* [DATA RECORDS]:
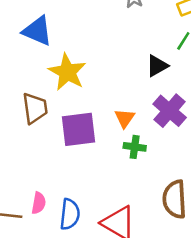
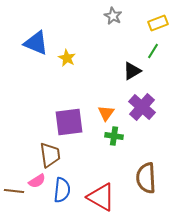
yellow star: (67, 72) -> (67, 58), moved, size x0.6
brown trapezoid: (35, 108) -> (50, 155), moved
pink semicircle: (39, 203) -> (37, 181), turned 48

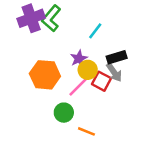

--

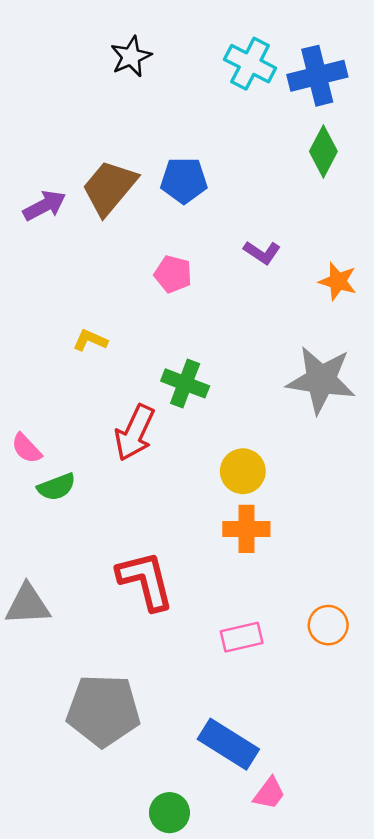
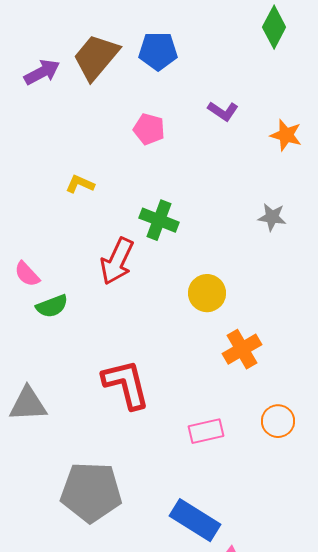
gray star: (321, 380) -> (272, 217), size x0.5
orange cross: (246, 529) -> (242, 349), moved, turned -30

...

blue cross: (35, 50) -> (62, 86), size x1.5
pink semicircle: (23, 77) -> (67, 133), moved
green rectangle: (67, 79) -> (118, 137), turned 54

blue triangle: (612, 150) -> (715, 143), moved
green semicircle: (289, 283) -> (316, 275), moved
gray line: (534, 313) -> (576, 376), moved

* [WHAT YOU NEED TO DO]: Copy range, inclusive: the line holding "gray star: (321, 380)" to the line holding "orange cross: (246, 529)". Reproduce exactly those lines of the records above and no others.

* [RESPONSE TO THIS EXERCISE]:
gray star: (321, 380) -> (272, 217), size x0.5
orange cross: (246, 529) -> (242, 349), moved, turned -30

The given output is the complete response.